- [REQUIRED ACTION]: Match the string "pink" against each line below, and copy every line that matches.

- [RECORDS]:

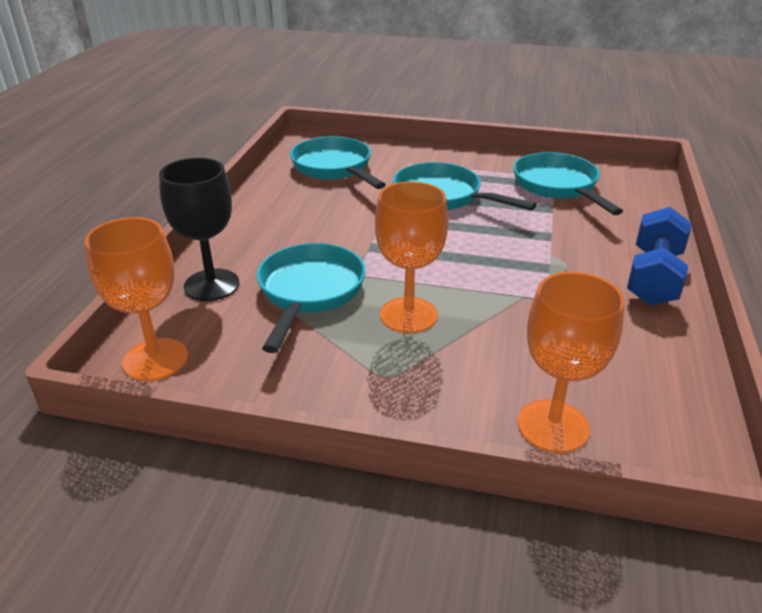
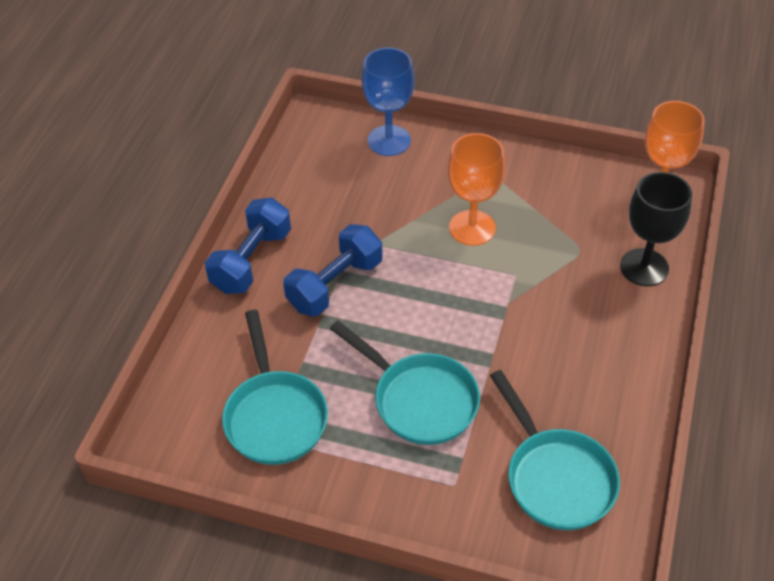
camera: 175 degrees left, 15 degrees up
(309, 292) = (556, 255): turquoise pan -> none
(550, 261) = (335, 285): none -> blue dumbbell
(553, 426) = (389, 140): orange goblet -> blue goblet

* * *

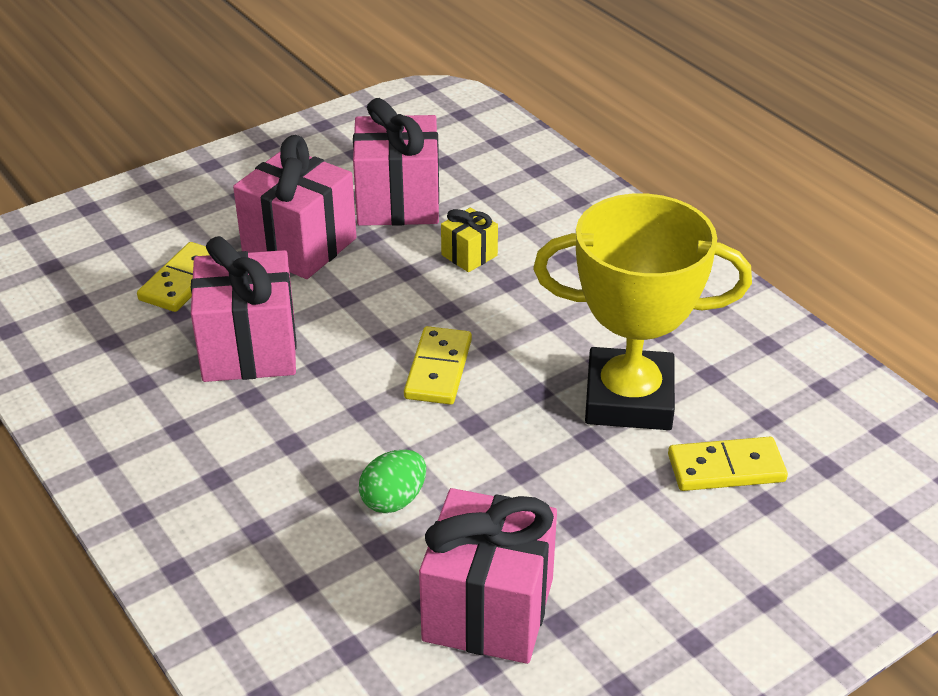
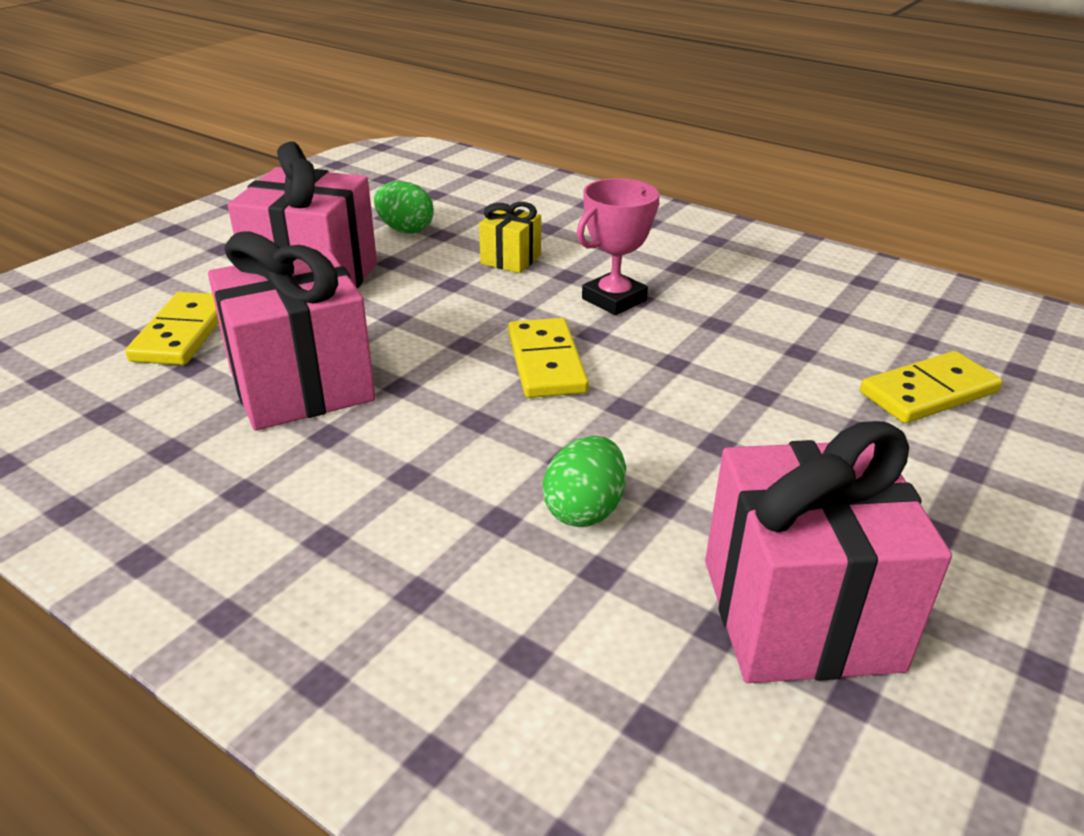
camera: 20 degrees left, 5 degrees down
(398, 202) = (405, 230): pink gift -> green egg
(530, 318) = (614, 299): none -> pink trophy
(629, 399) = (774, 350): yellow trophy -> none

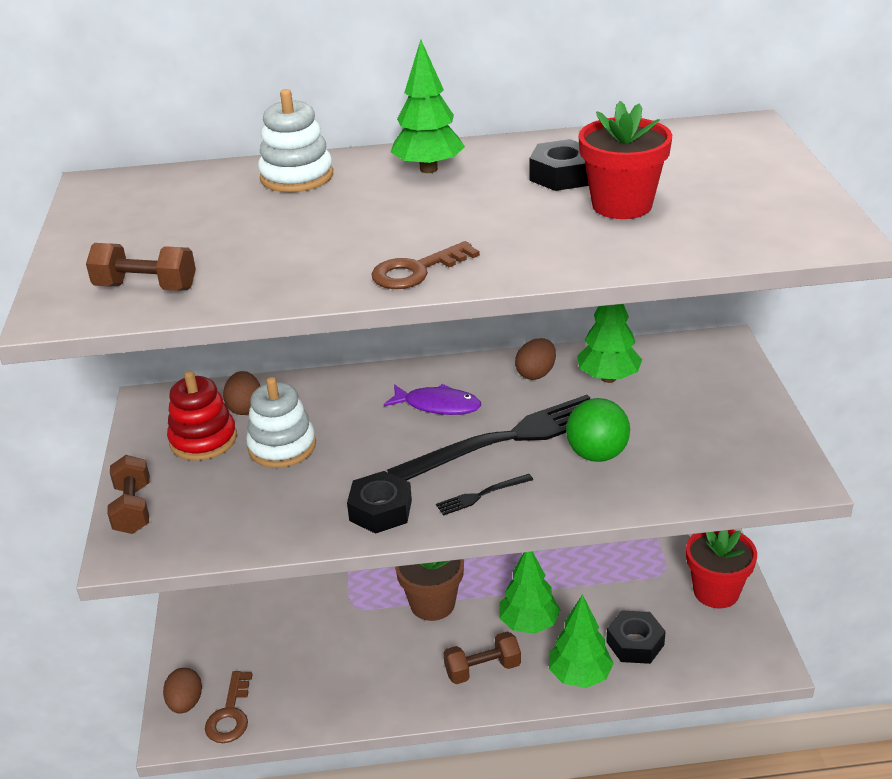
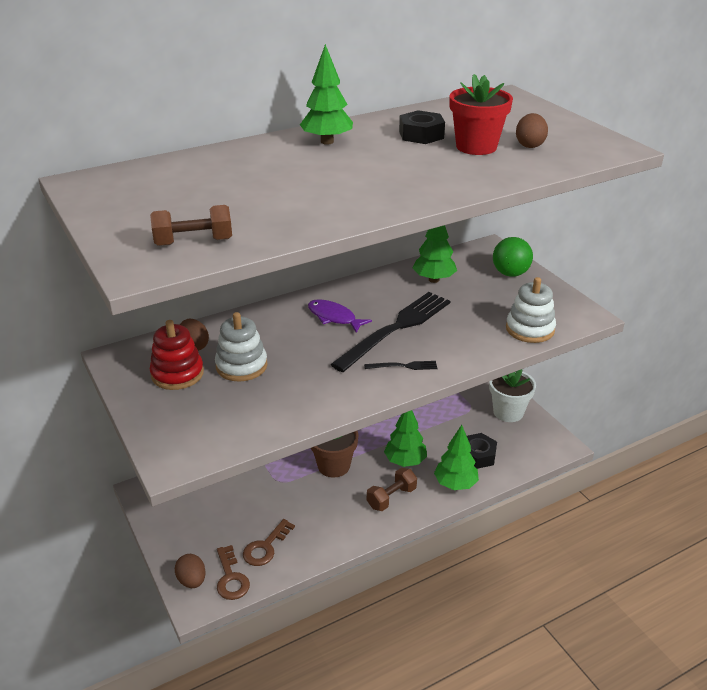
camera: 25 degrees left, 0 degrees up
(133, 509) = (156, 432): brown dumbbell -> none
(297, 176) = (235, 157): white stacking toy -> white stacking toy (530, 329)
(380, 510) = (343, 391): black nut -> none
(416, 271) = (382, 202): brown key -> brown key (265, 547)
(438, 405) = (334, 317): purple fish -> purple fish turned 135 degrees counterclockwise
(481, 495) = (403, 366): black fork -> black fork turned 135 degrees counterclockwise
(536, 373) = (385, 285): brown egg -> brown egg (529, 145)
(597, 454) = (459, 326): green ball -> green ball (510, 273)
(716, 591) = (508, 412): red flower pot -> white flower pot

- [EXERCISE SOLUTION]:
(398, 202) = (405, 230): pink gift -> green egg
(530, 318) = (614, 299): none -> pink trophy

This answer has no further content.